**Your assignment:** Write out the data word for word and drop any picture you find.

**Input:**
● ● ●

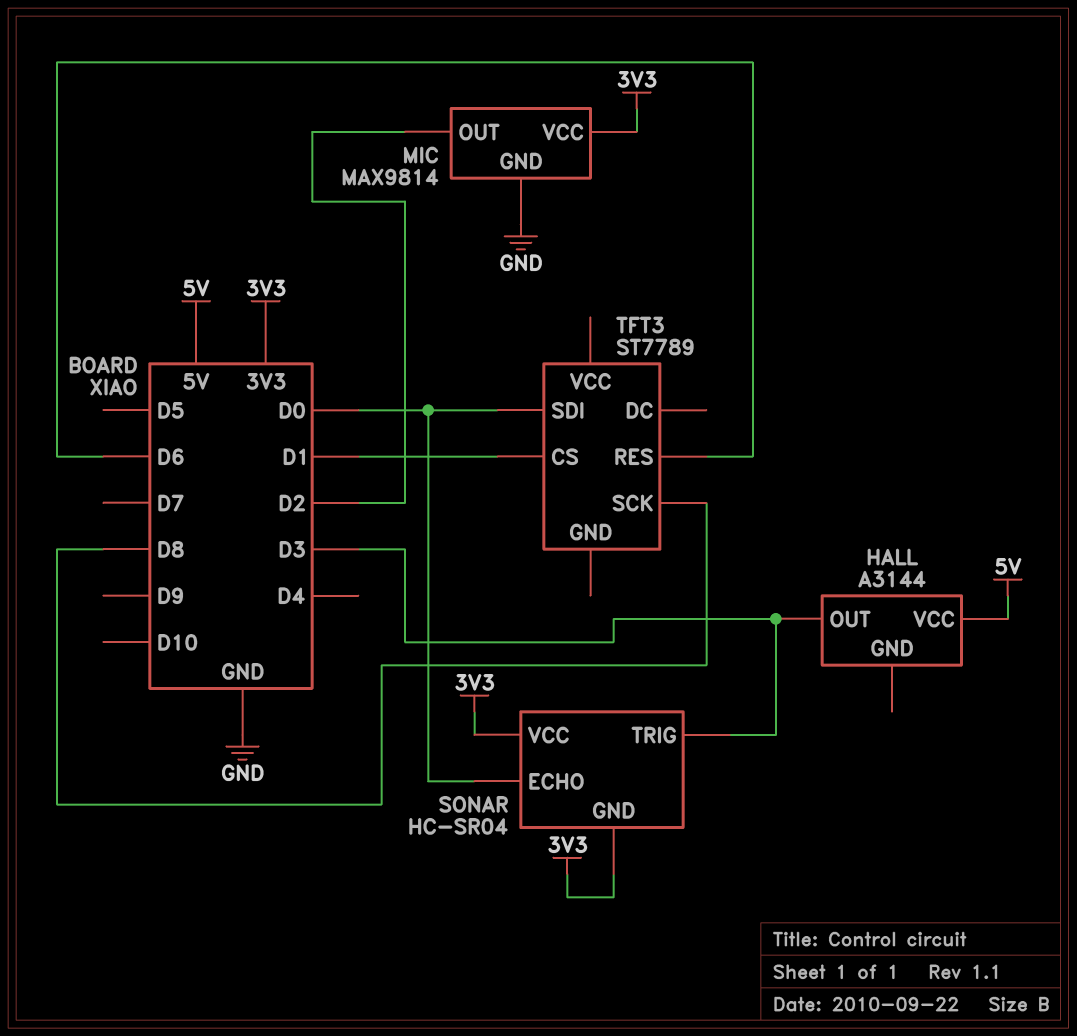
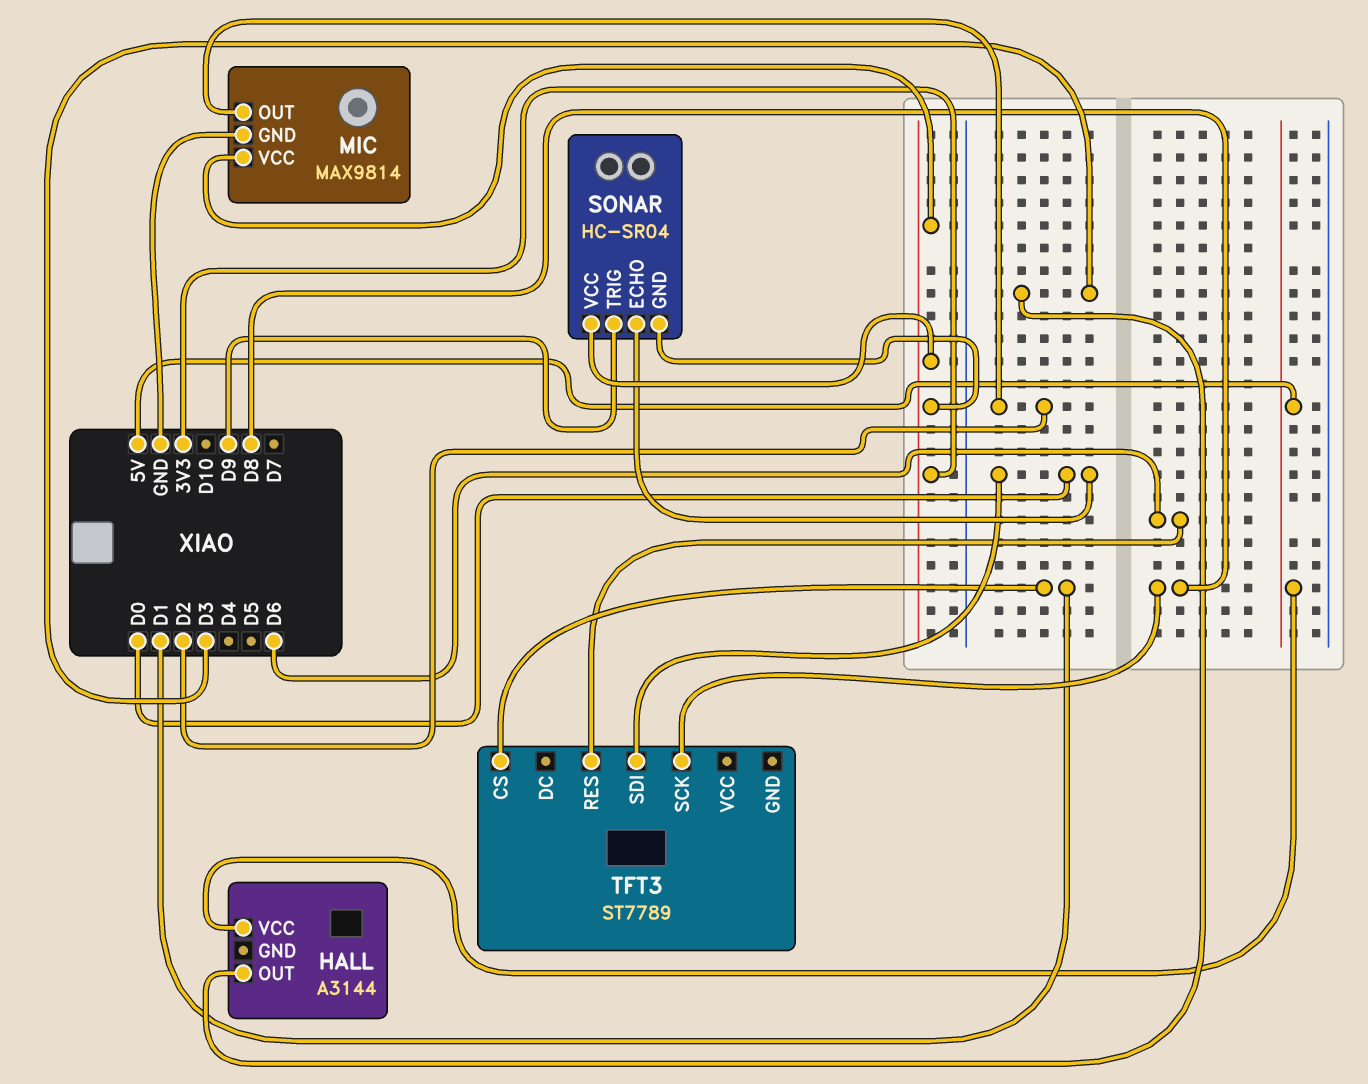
SONAR pin TRIG: D3 -> D9

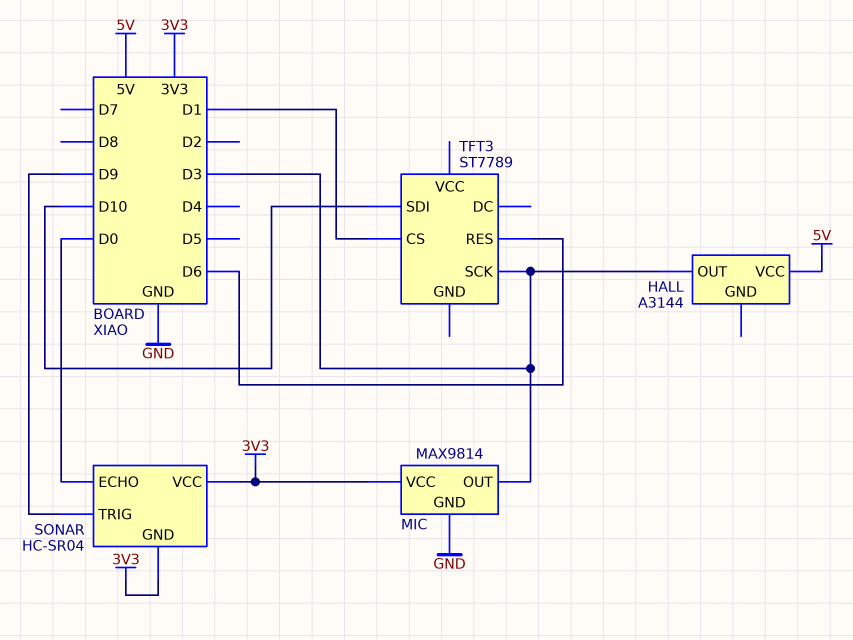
MIC pin OUT: D2 -> D3
TFT3 pin SCK: D8 -> D3
TFT3 pin SDI: D0 -> D10

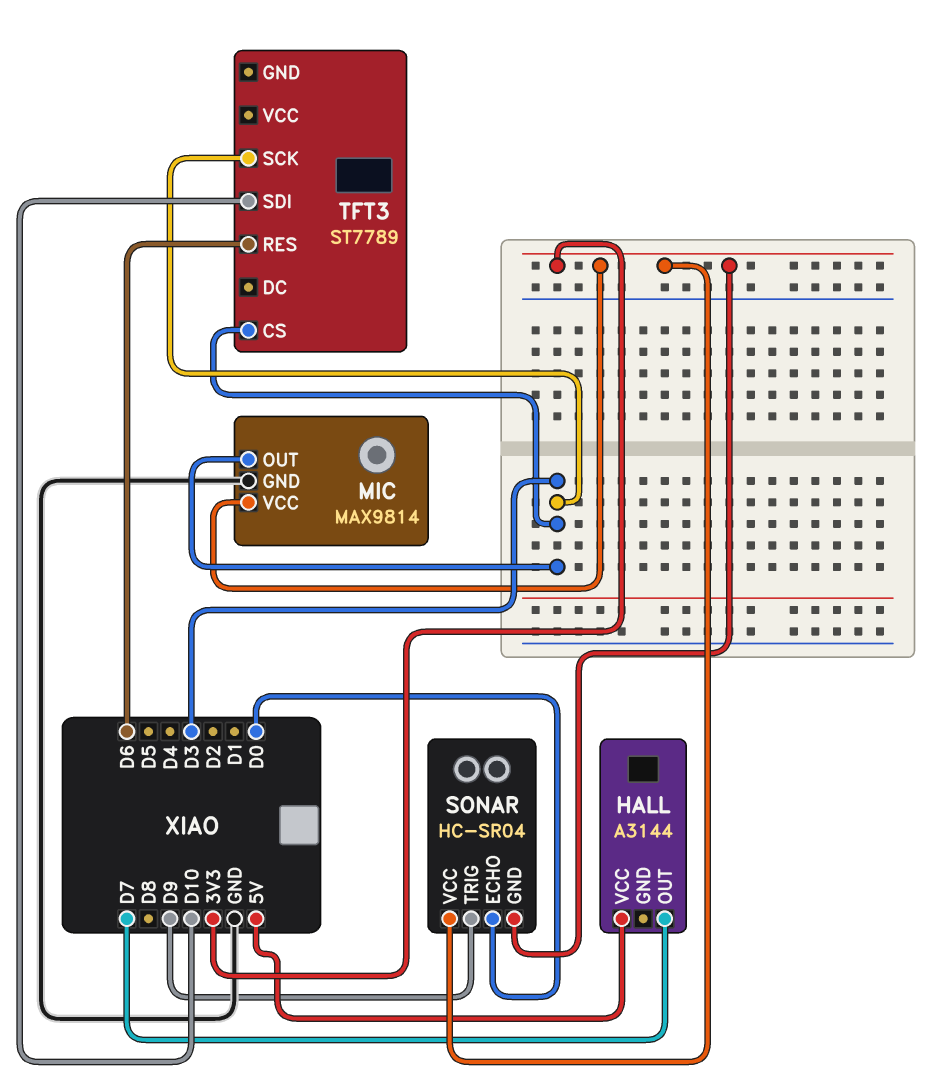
HALL pin OUT: D3 -> D7
TFT3 pin CS: D1 -> D3

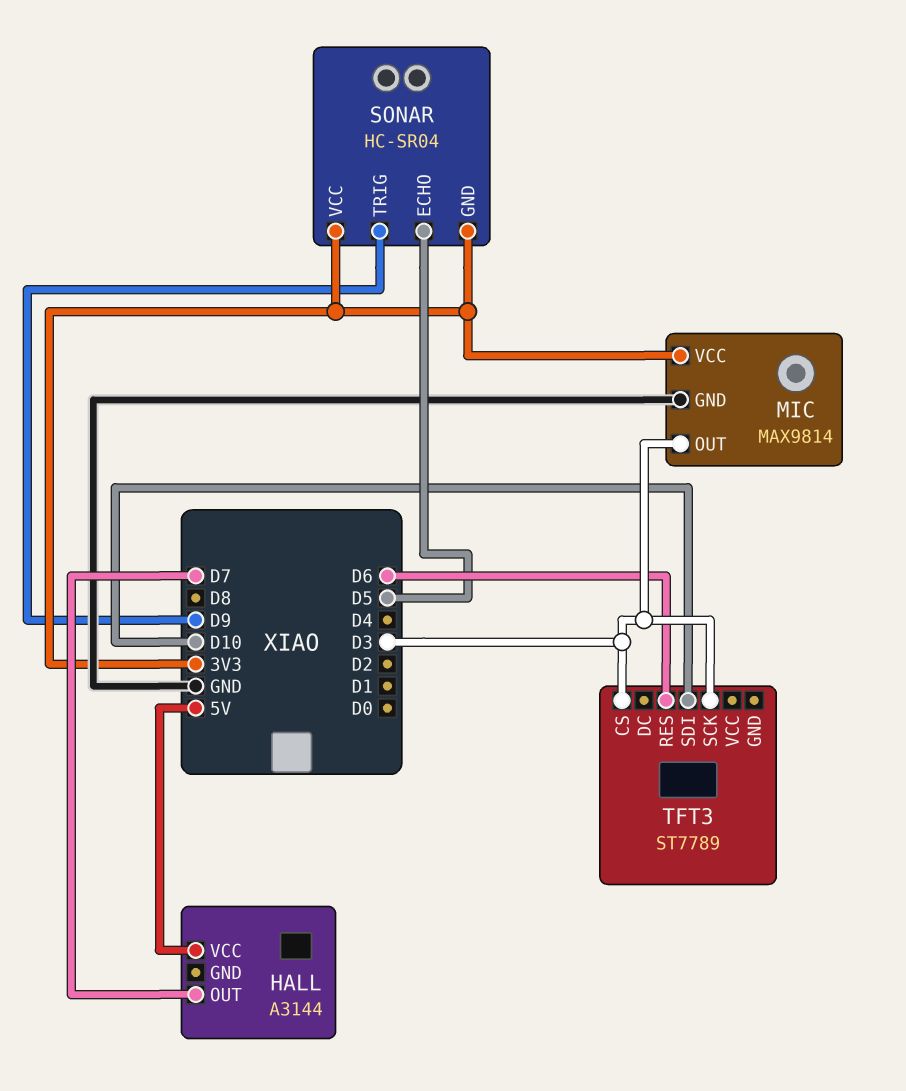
SONAR pin ECHO: D0 -> D5

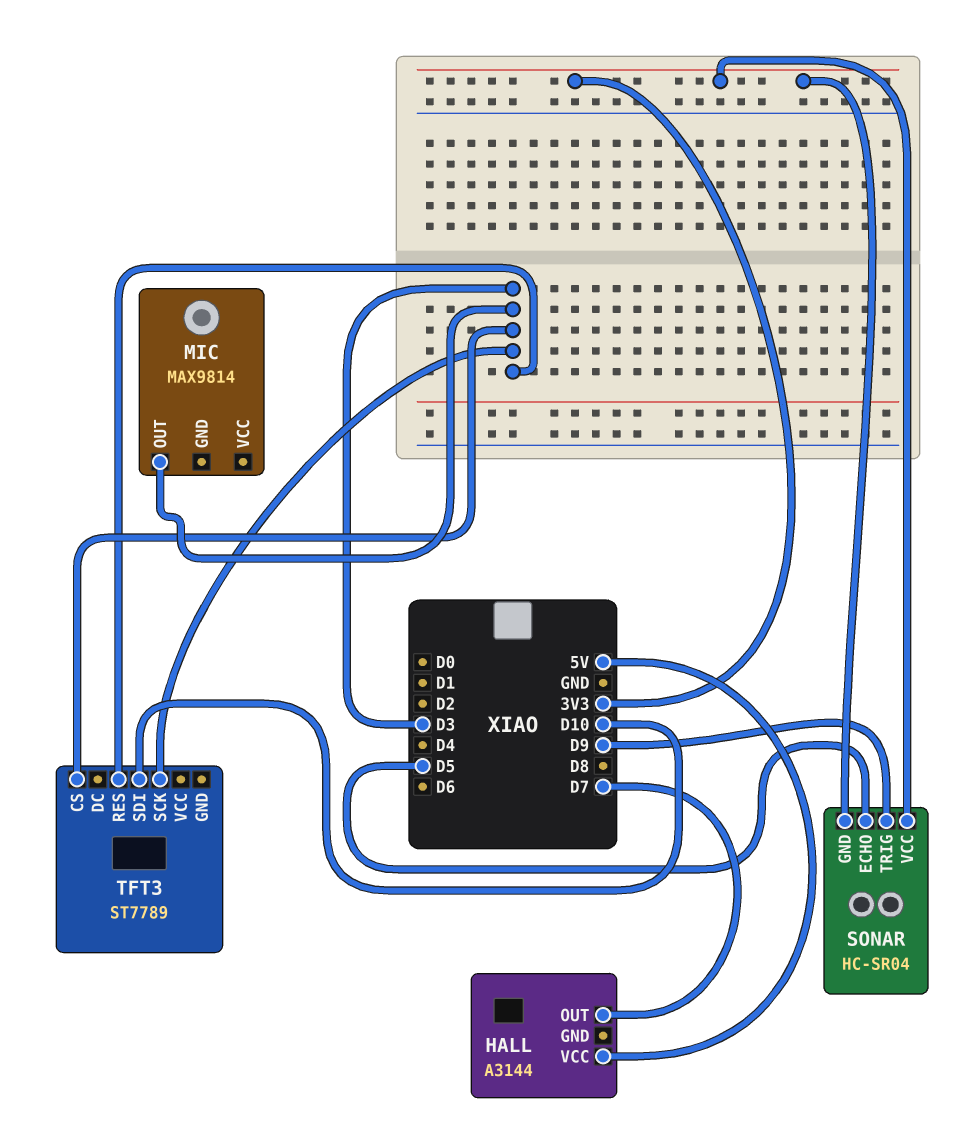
MIC pin GND: GND -> none
MIC pin VCC: 3V3 -> none
TFT3 pin RES: D6 -> D3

● ● ●

**Response:**
SONAR pin TRIG: D3 -> D9

MIC pin OUT: D2 -> D3
TFT3 pin SCK: D8 -> D3
TFT3 pin SDI: D0 -> D10

HALL pin OUT: D3 -> D7
TFT3 pin CS: D1 -> D3

SONAR pin ECHO: D0 -> D5

MIC pin GND: GND -> none
MIC pin VCC: 3V3 -> none
TFT3 pin RES: D6 -> D3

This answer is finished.